→ Problem to work on
Once the line with "black calculator: 2 -> 0" is reached, output it and every line after it, exactly, through the end of the records below. Pictures are skipped.
·····
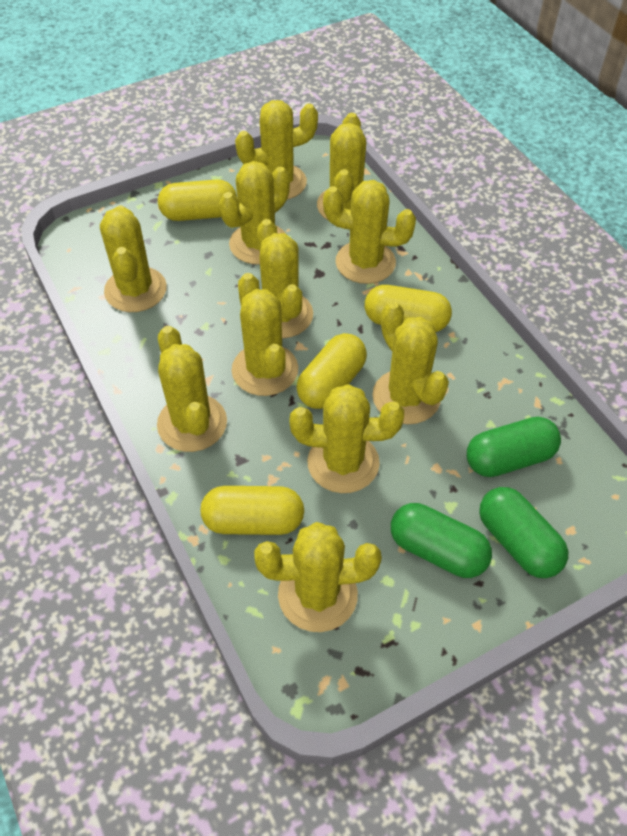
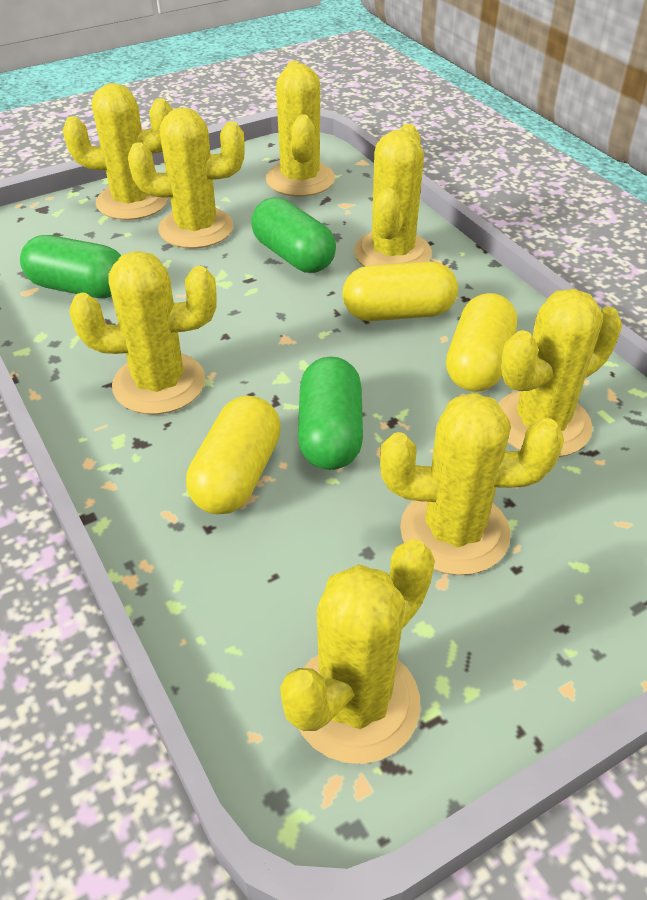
yellow cactus: 11 -> 8
yellow capsule: 4 -> 3

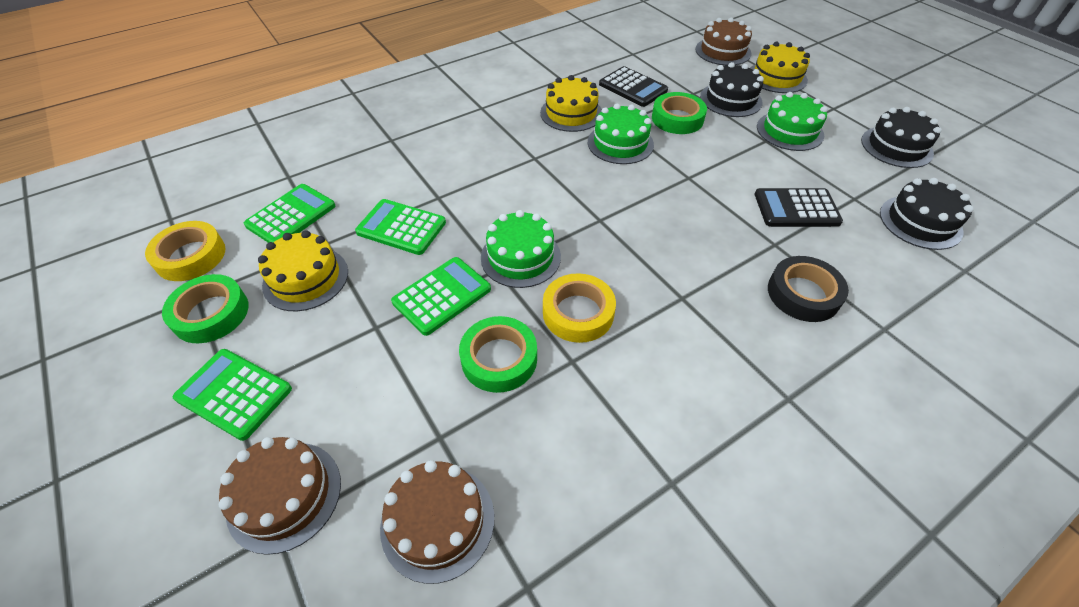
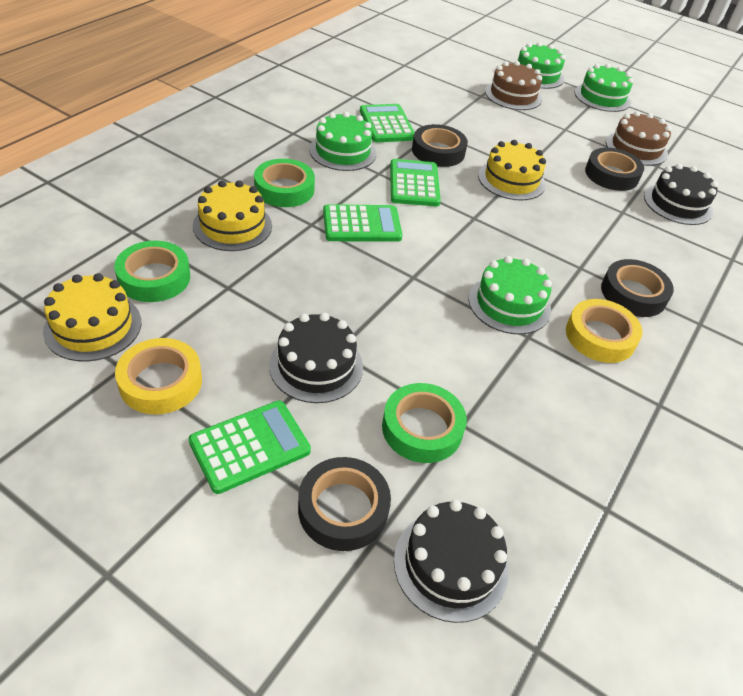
black calculator: 2 -> 0
black tape: 1 -> 4
brown cake: 3 -> 2
green cake: 3 -> 4

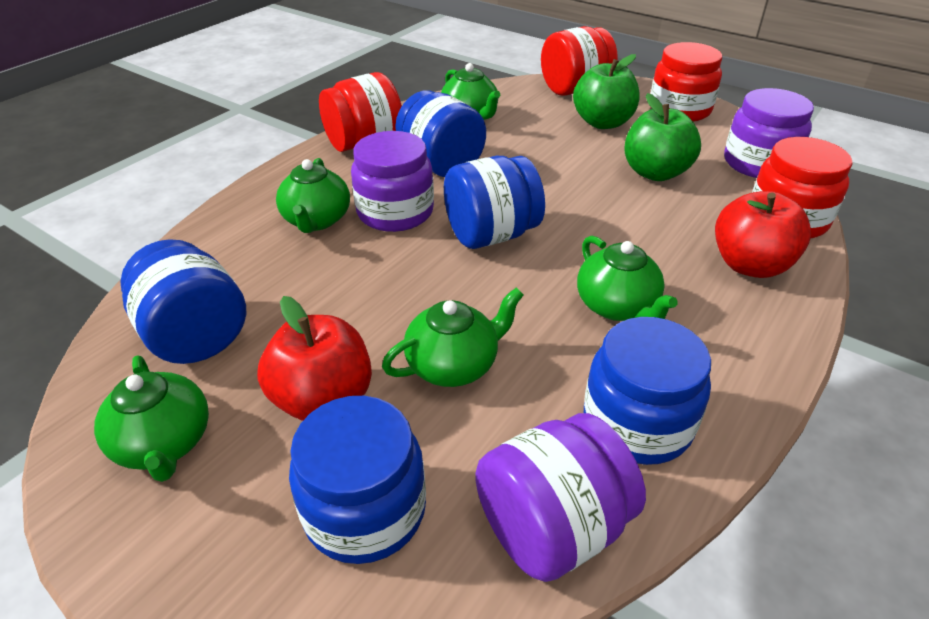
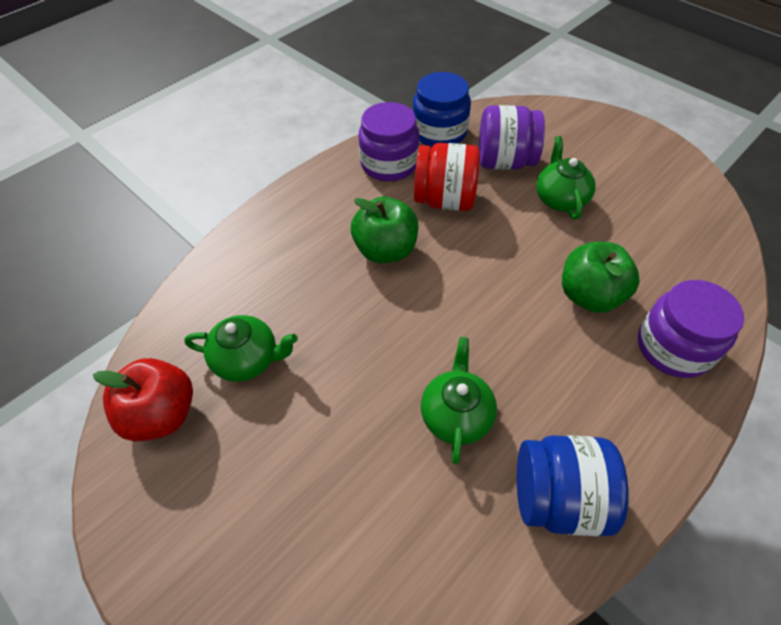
blue jar: 5 -> 2
green teapot: 5 -> 3
red apple: 2 -> 1
red jar: 4 -> 1

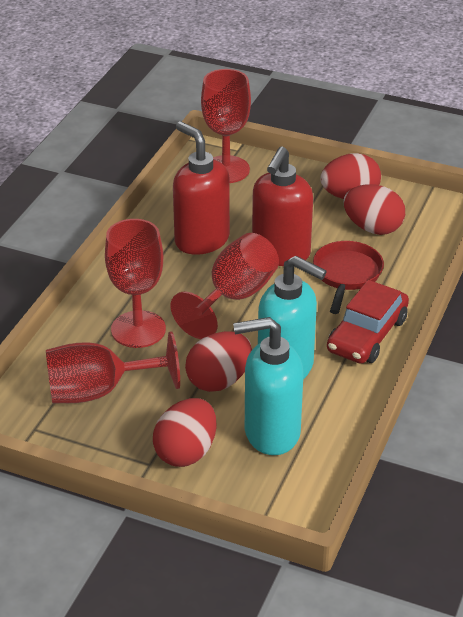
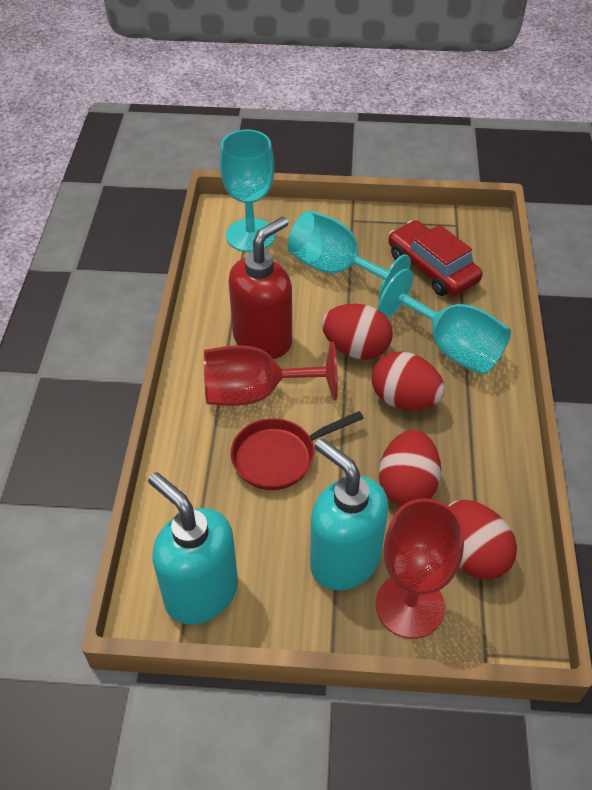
red goblet: 4 -> 2
red soap dispenser: 2 -> 1
turquoise goblet: 0 -> 3

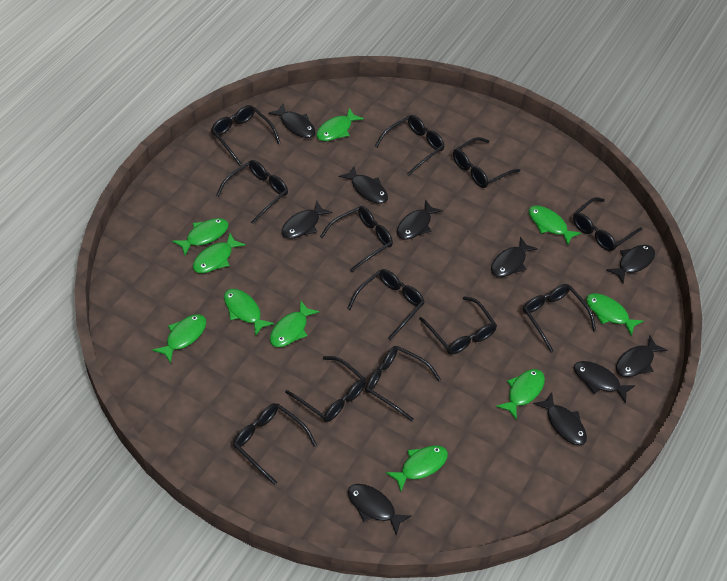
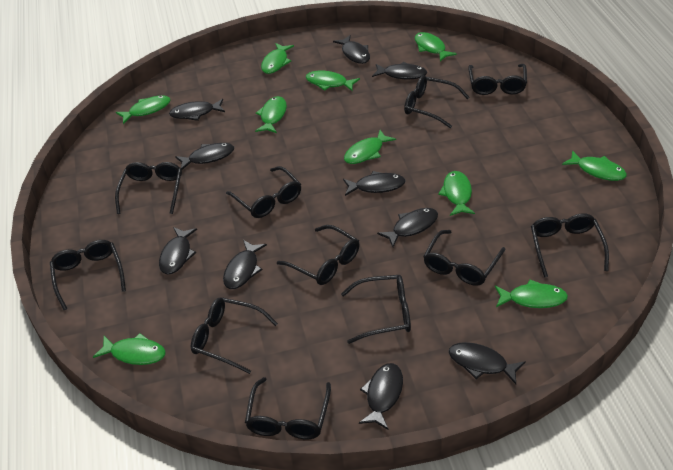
black glasses: 12 -> 11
·····
→ Problem solution
black calculator: 2 -> 0
black tape: 1 -> 4
brown cake: 3 -> 2
green cake: 3 -> 4

blue jar: 5 -> 2
green teapot: 5 -> 3
red apple: 2 -> 1
red jar: 4 -> 1

red goblet: 4 -> 2
red soap dispenser: 2 -> 1
turquoise goblet: 0 -> 3

black glasses: 12 -> 11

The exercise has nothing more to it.